(Extracted data begins)
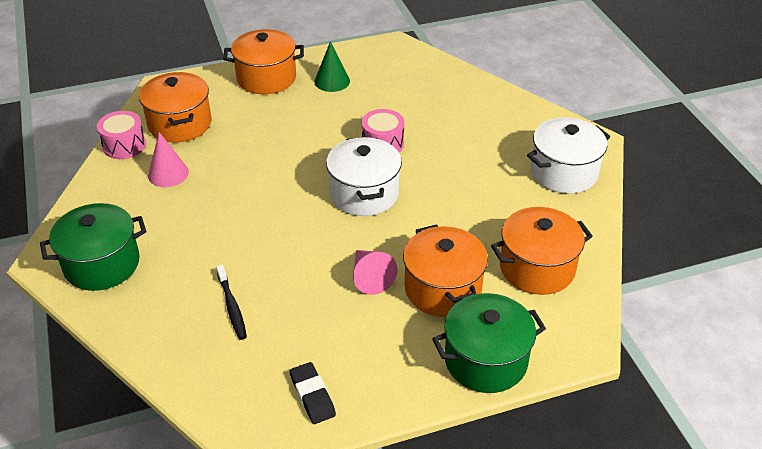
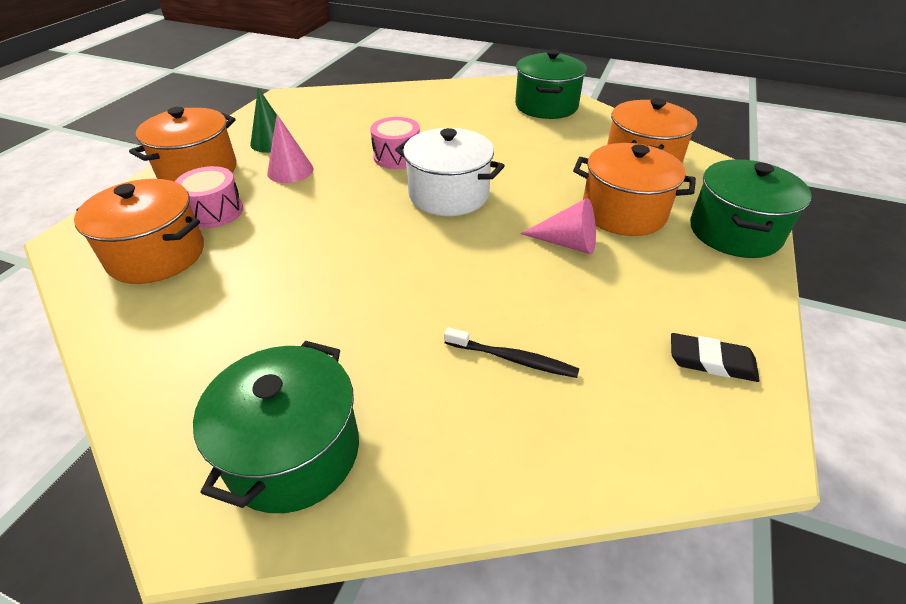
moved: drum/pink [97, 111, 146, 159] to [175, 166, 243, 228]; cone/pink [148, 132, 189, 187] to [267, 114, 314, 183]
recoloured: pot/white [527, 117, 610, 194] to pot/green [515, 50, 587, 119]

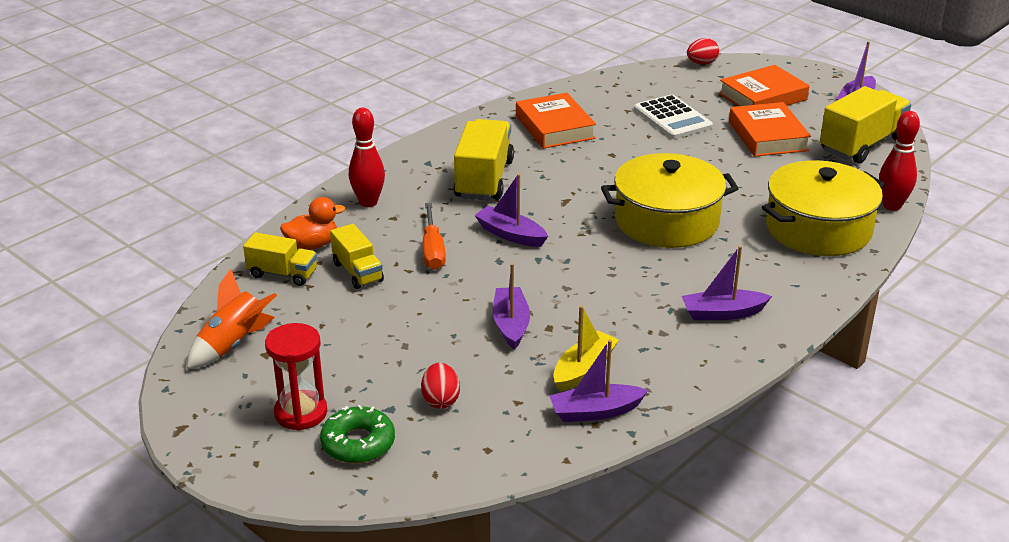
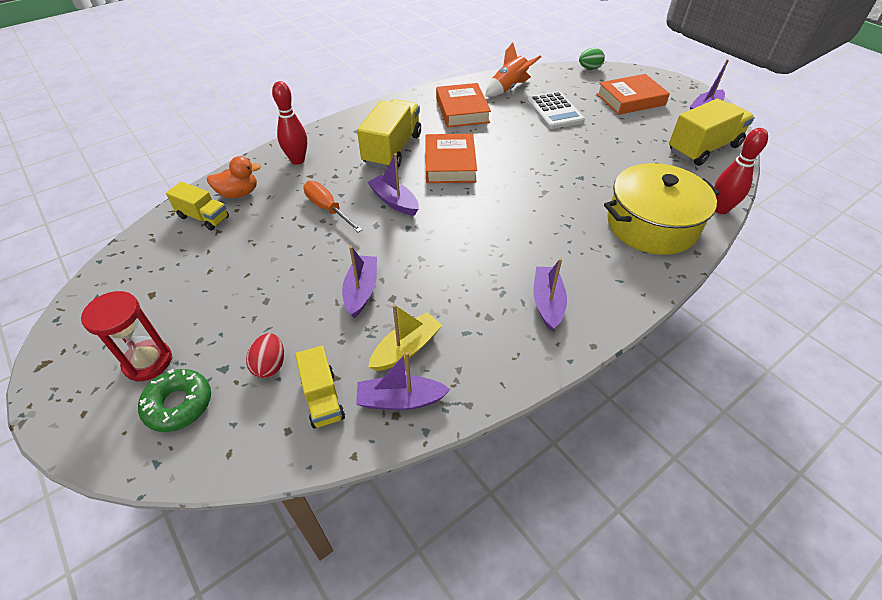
removed: pot/yellow [601, 153, 739, 248]
moved: rocket/orange [187, 269, 277, 369] to [485, 43, 541, 97]; truck/yellow [330, 224, 384, 289] to [295, 346, 345, 429]; book/orange [729, 102, 811, 157] to [425, 134, 477, 183]
recoloured: egg/red [687, 38, 719, 65] to egg/green [579, 48, 605, 69]
turned: screwdriver/orange [423, 203, 446, 270] = [303, 181, 363, 233] 135 degrees clockwise; boat/purple [682, 246, 772, 320] = [533, 258, 567, 331] 90 degrees clockwise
(Extracted data ends)
* **Task prompt**: Across the entries above, find each line with the word "green" and please copy it out.

* **Output of the task**:
recoloured: pot/white [527, 117, 610, 194] to pot/green [515, 50, 587, 119]
recoloured: egg/red [687, 38, 719, 65] to egg/green [579, 48, 605, 69]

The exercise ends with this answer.